=== Excerpted records ===

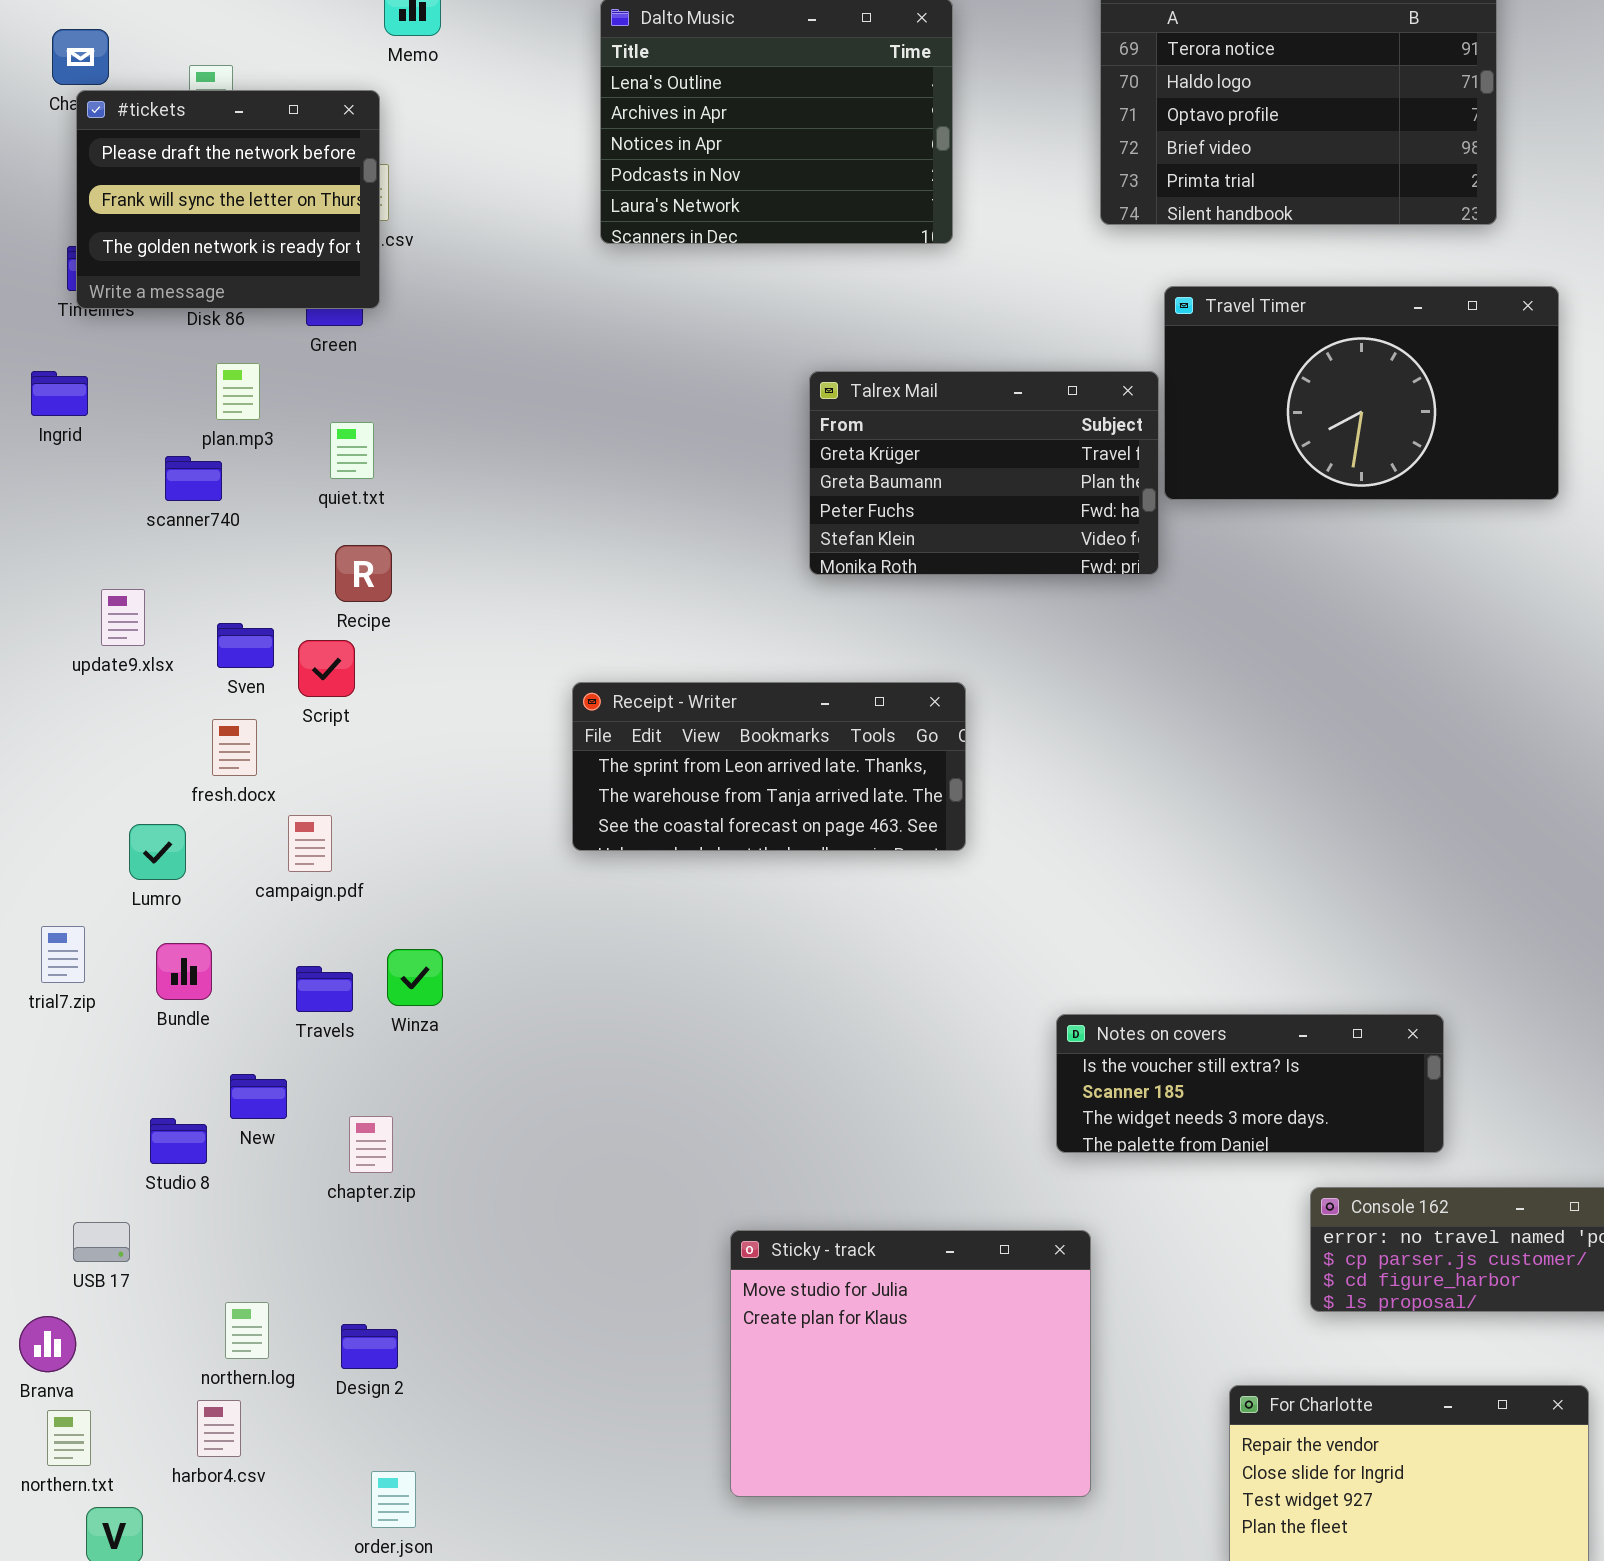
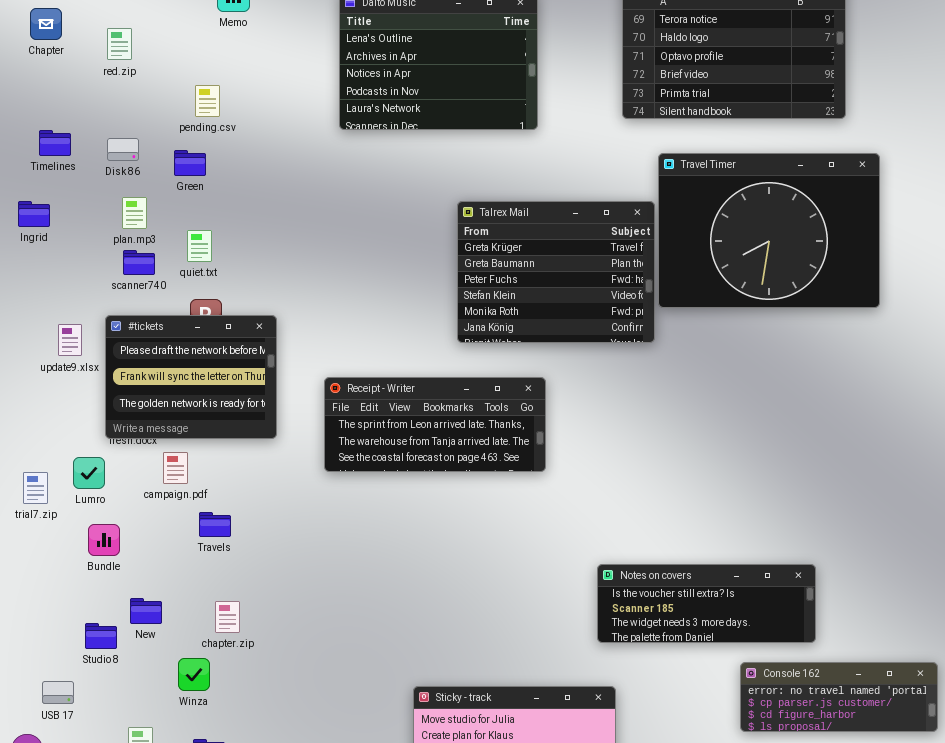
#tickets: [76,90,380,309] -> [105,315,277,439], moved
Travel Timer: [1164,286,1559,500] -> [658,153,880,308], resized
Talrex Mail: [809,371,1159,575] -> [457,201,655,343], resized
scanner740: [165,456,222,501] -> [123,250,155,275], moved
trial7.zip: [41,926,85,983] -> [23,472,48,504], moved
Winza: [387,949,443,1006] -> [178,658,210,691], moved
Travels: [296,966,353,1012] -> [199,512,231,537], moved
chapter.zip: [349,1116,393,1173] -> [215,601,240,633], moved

=== What you should do ===
Make a list of all lines in the data that contain "resized".

=== Solution ===
Travel Timer: [1164,286,1559,500] -> [658,153,880,308], resized
Talrex Mail: [809,371,1159,575] -> [457,201,655,343], resized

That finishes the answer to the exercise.